▶ Dataset extract
┏━━
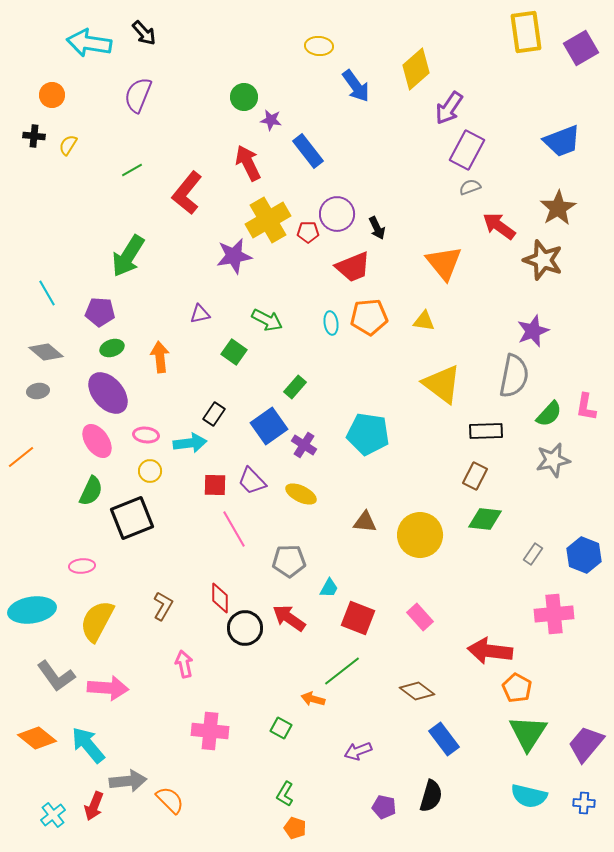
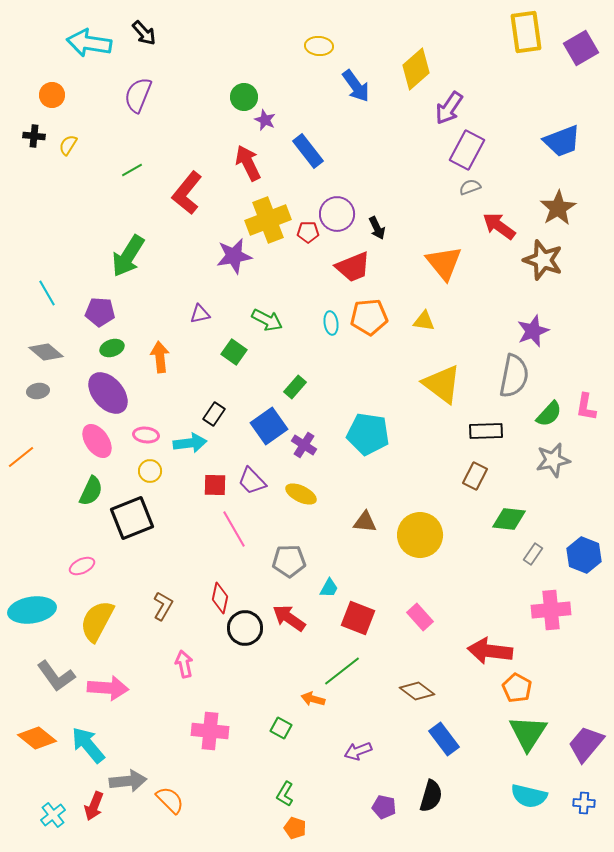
purple star at (271, 120): moved 6 px left; rotated 15 degrees clockwise
yellow cross at (268, 220): rotated 9 degrees clockwise
green diamond at (485, 519): moved 24 px right
pink ellipse at (82, 566): rotated 20 degrees counterclockwise
red diamond at (220, 598): rotated 12 degrees clockwise
pink cross at (554, 614): moved 3 px left, 4 px up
┗━━
▶ Task goal
Please go through all of the rows and replace each "diamond" with "rhombus", changing nothing else. Leave the pictures out of your answer.

▶ Complete response
purple star at (271, 120): moved 6 px left; rotated 15 degrees clockwise
yellow cross at (268, 220): rotated 9 degrees clockwise
green rhombus at (485, 519): moved 24 px right
pink ellipse at (82, 566): rotated 20 degrees counterclockwise
red rhombus at (220, 598): rotated 12 degrees clockwise
pink cross at (554, 614): moved 3 px left, 4 px up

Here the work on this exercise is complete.